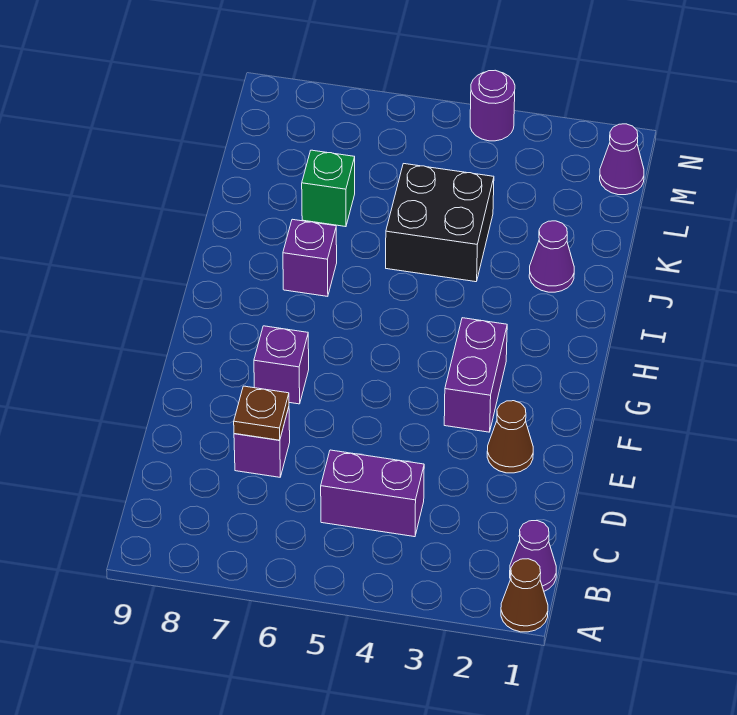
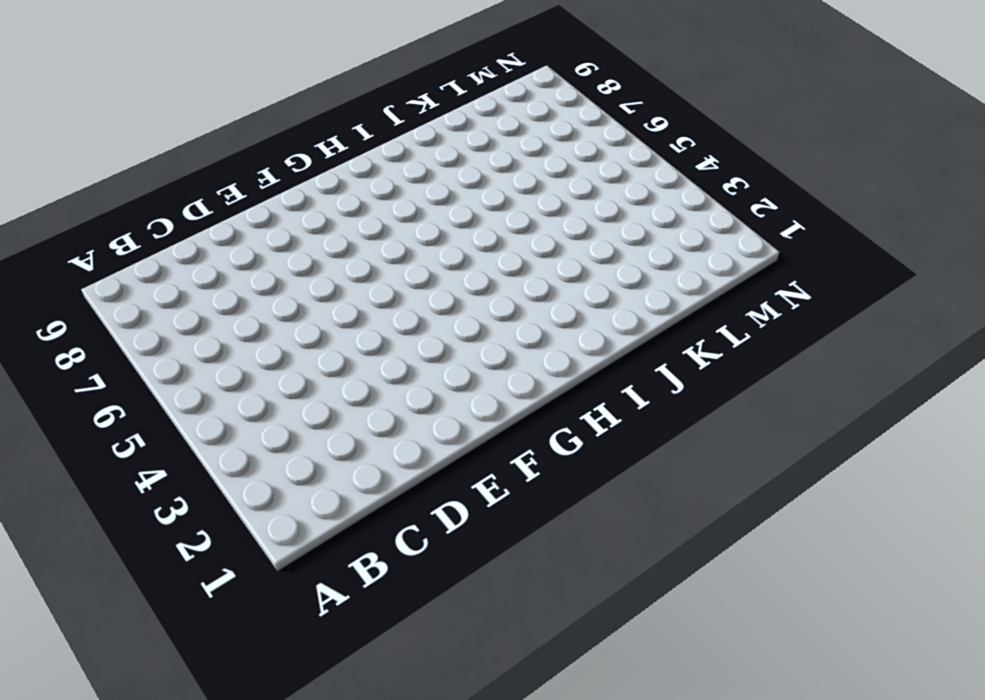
none -> brown cone A1 level 1
none -> purple cone B1 level 1
none -> purple brick C4:C5 level 1

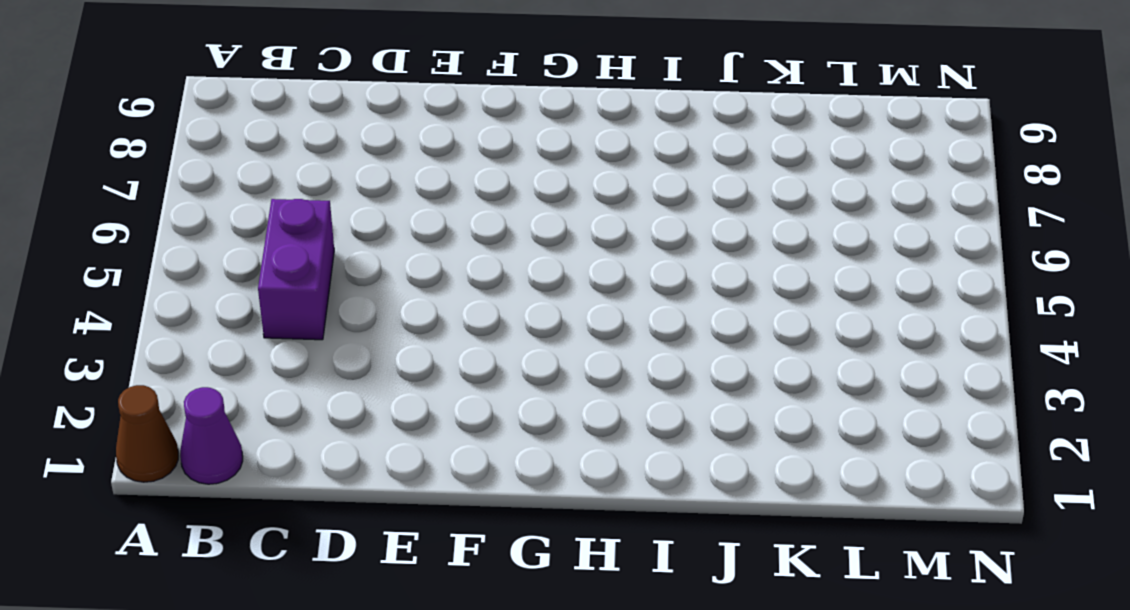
none -> purple brick D7 level 1
none -> brown cone E2 level 1
none -> purple brick F3:G3 level 1

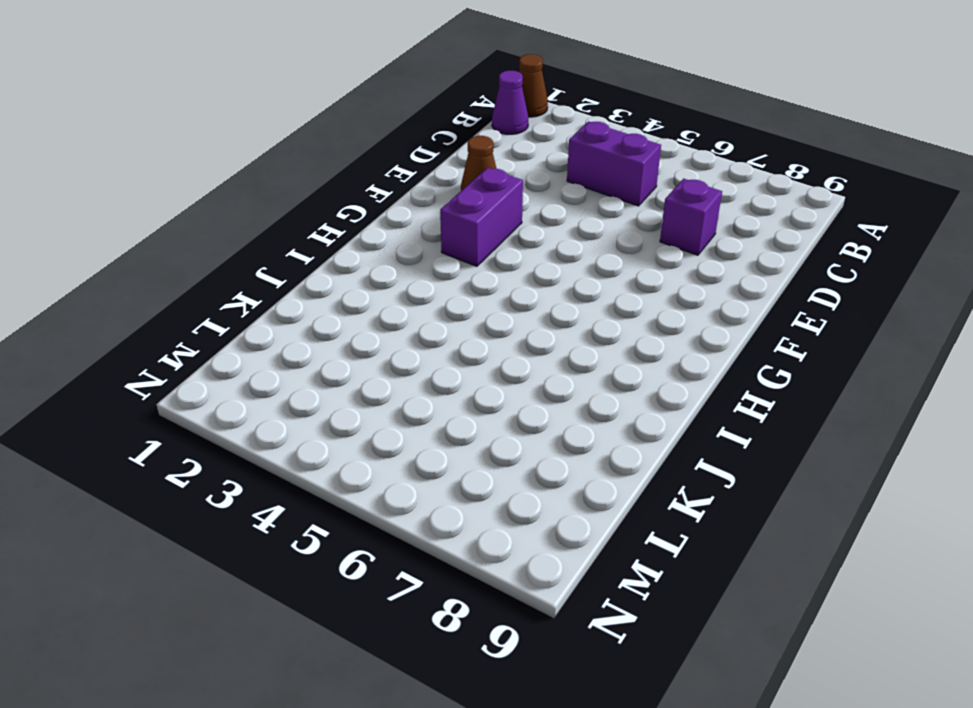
none -> purple brick F7 level 1
none -> purple brick I7 level 1
none -> purple cone J2 level 1

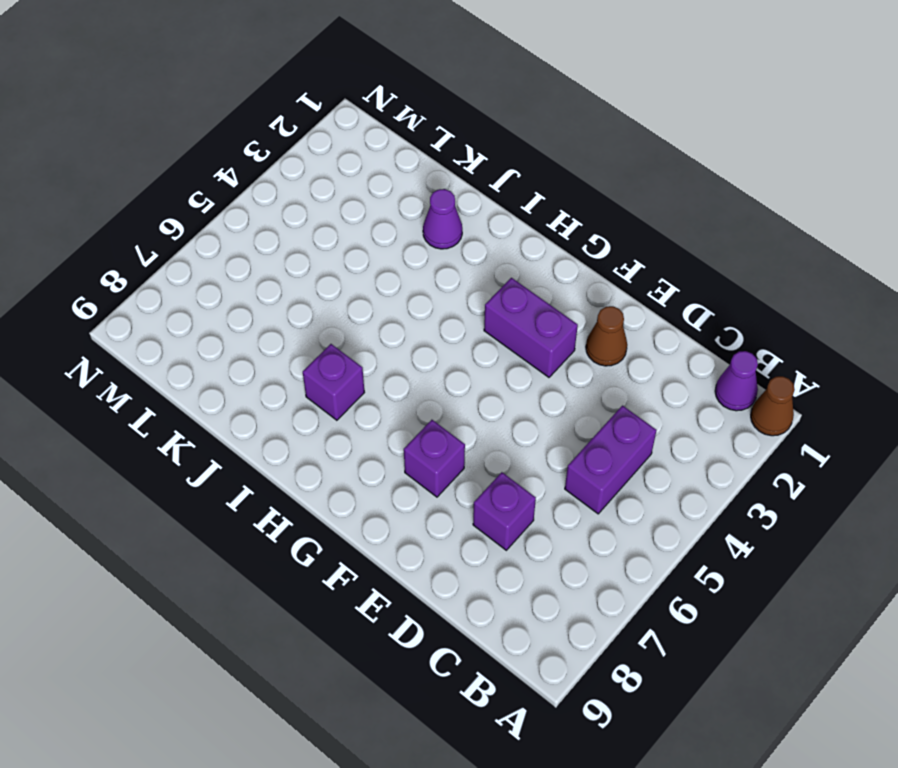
none -> black brick J4:K5 level 1
none -> green brick K7 level 1
none -> purple cone M1 level 1

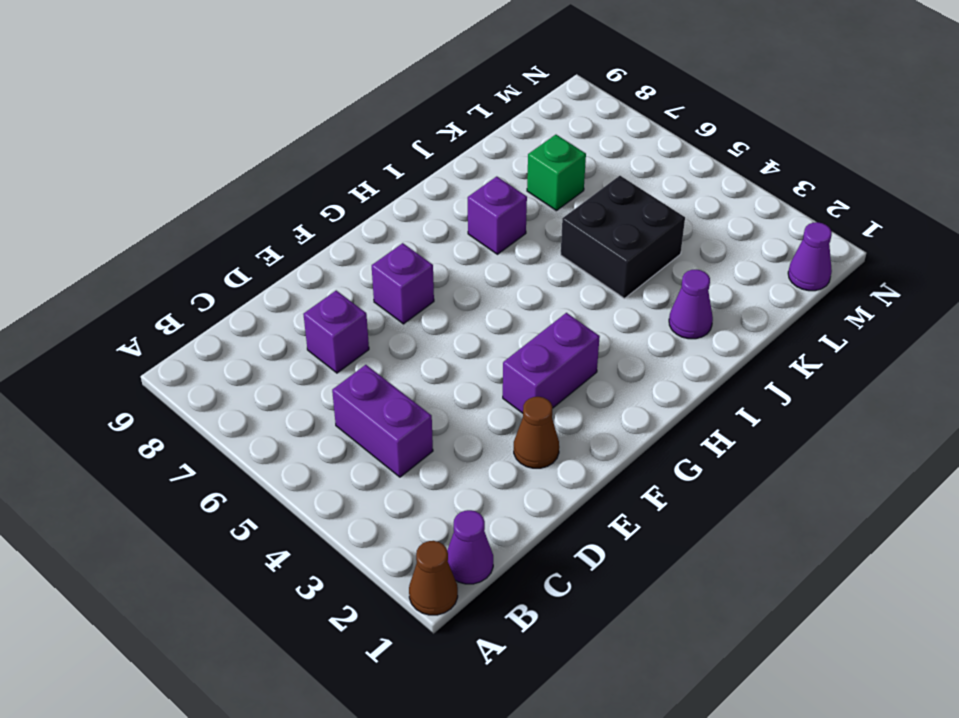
none -> purple round brick N4 level 1
none -> brown plate D7 level 2

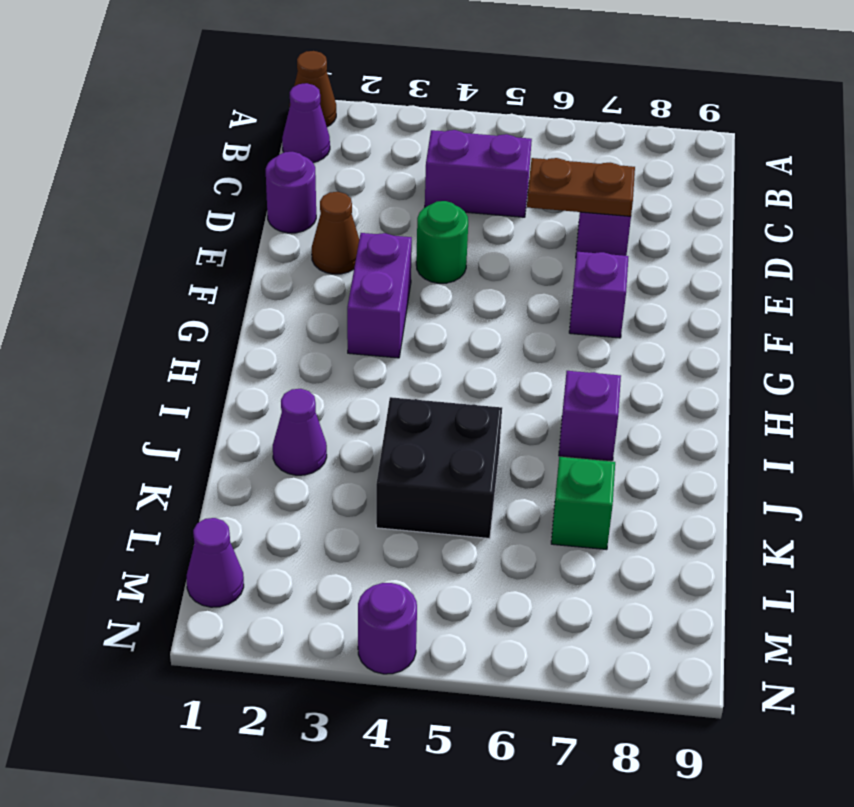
purple round brick D1 level 1 -> none
brown plate D6:D7 level 2 -> brown plate D7 level 2
green round brick E4 level 1 -> none

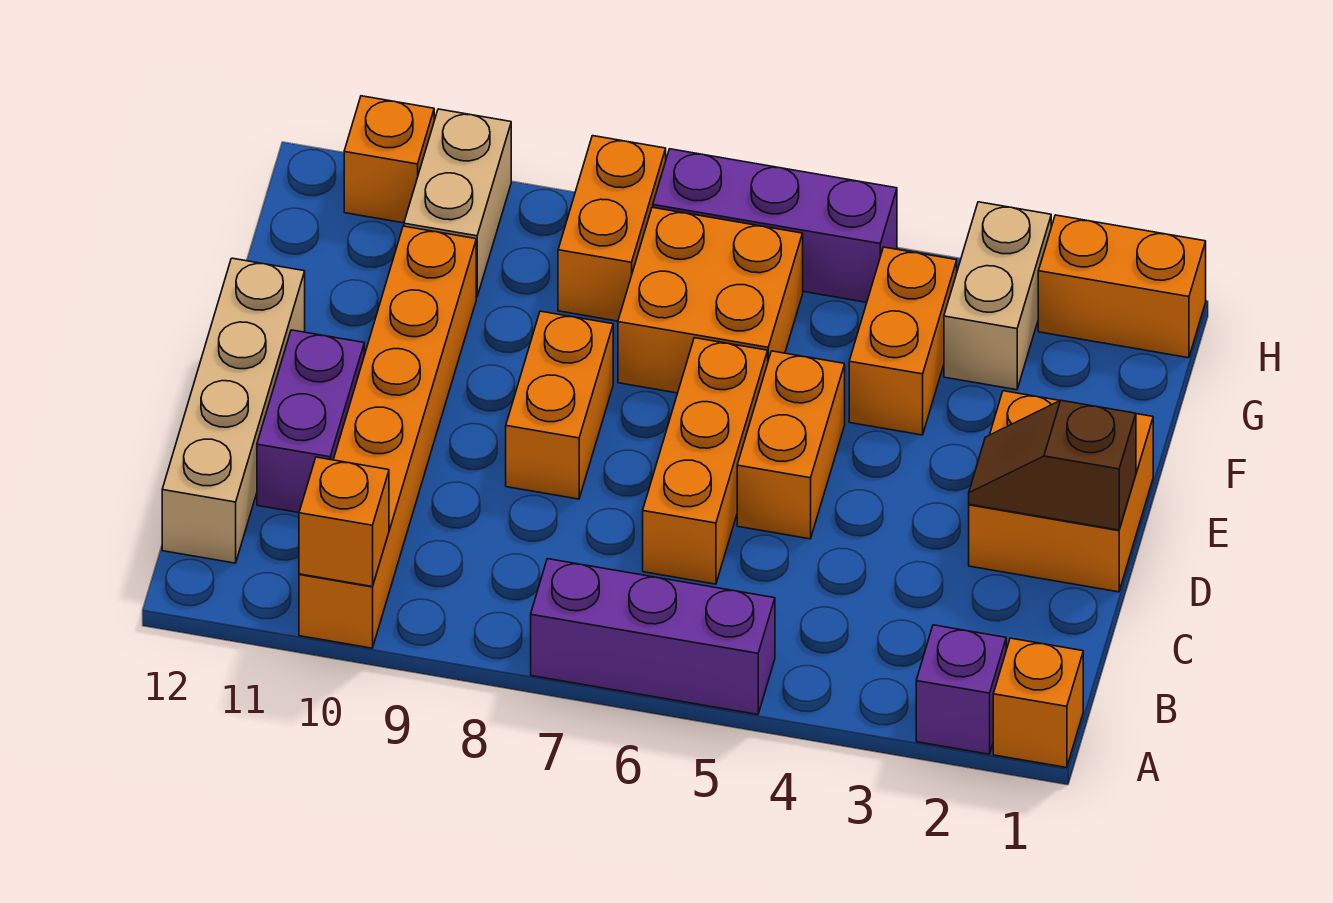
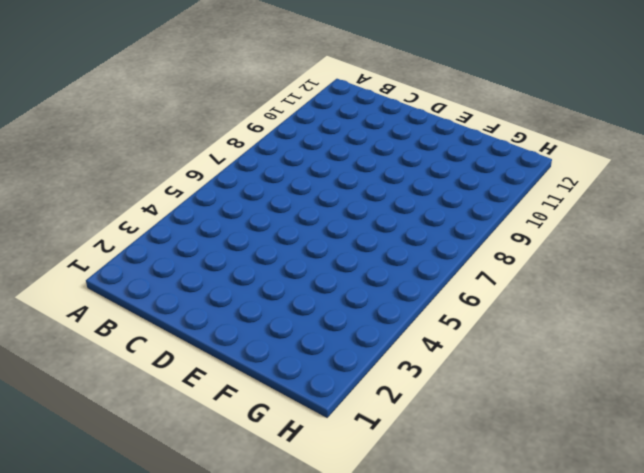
none -> orange brick A1 level 1
none -> purple brick A2 level 1
none -> purple brick A5:A7 level 1

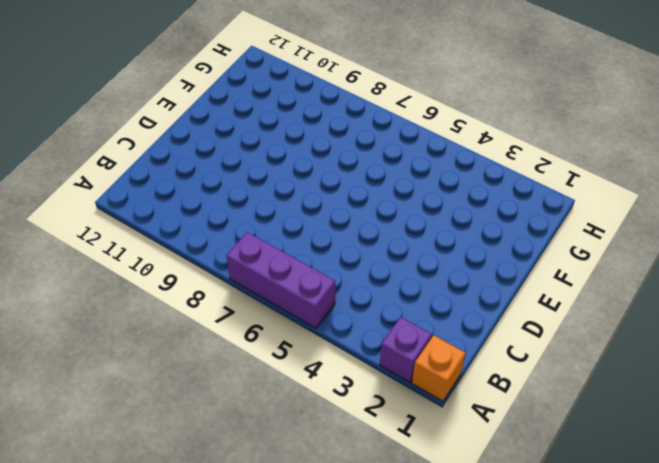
none -> orange brick A10:F10 level 1
none -> tan brick B12:E12 level 1
none -> orange brick C6:E6 level 1

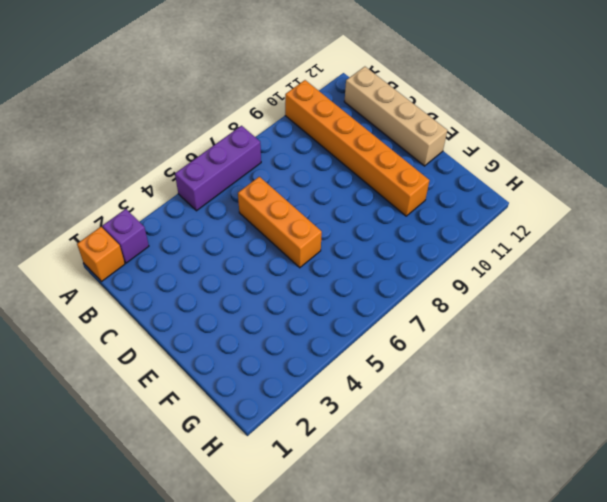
none -> purple brick C11:D11 level 1
none -> orange brick D1:E2 level 1
none -> orange brick D5:E5 level 1

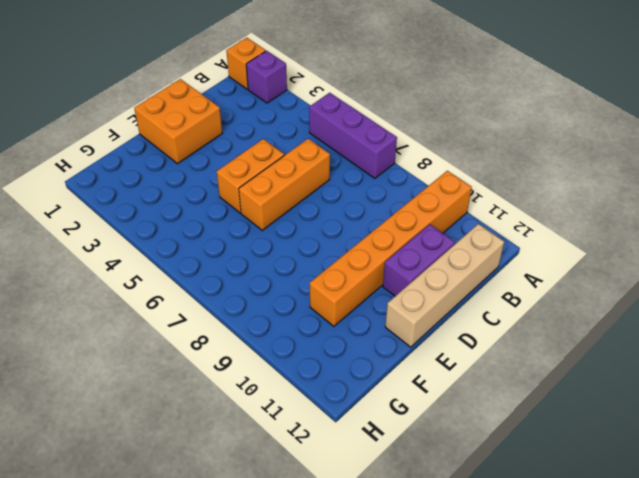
none -> orange brick D8:E8 level 1
none -> orange brick F4:G4 level 1
none -> orange brick F6:G7 level 1

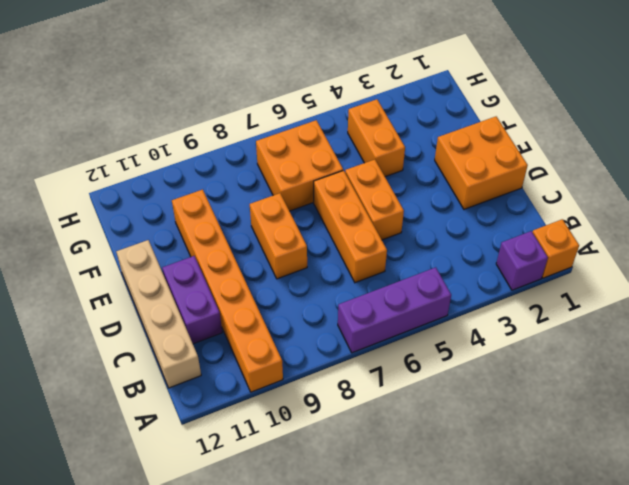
none -> tan brick G3:H3 level 1
none -> orange brick G8:H8 level 1
none -> tan brick G10:H10 level 1

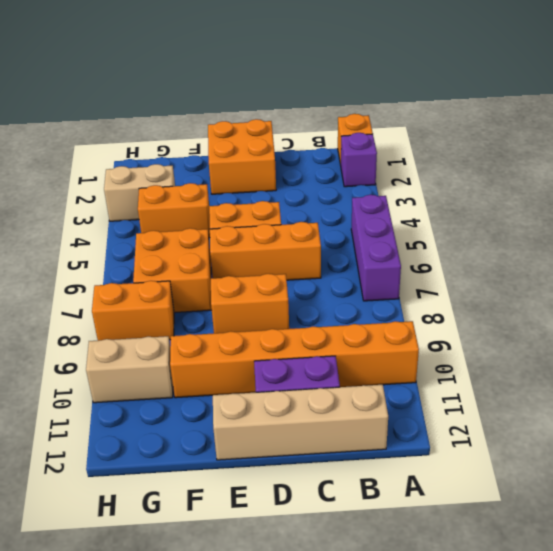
none -> orange brick H1:H2 level 1
none -> purple brick H5:H7 level 1
none -> orange brick H11 level 1

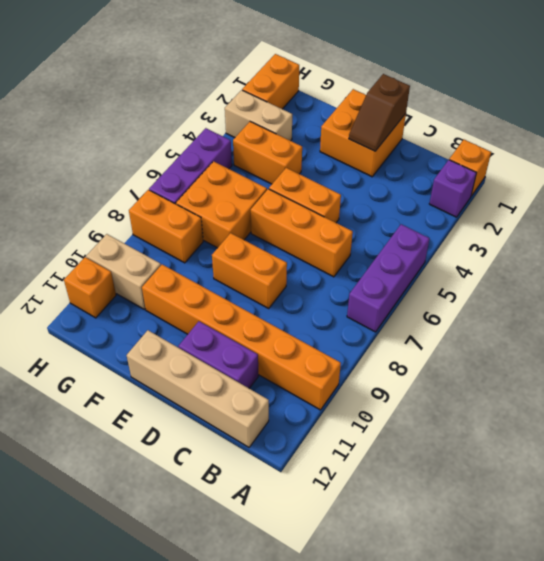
none -> orange brick A10 level 2

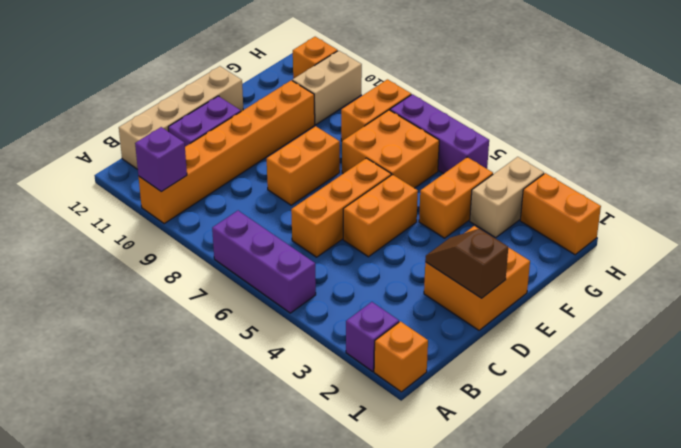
purple brick A10 level 2 -> orange brick A10 level 2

*****

• _Work to complete_:
The word "green" may occur in lines of the data above; say how many lines hold it, giving only the number.

• _Exercise response_:
2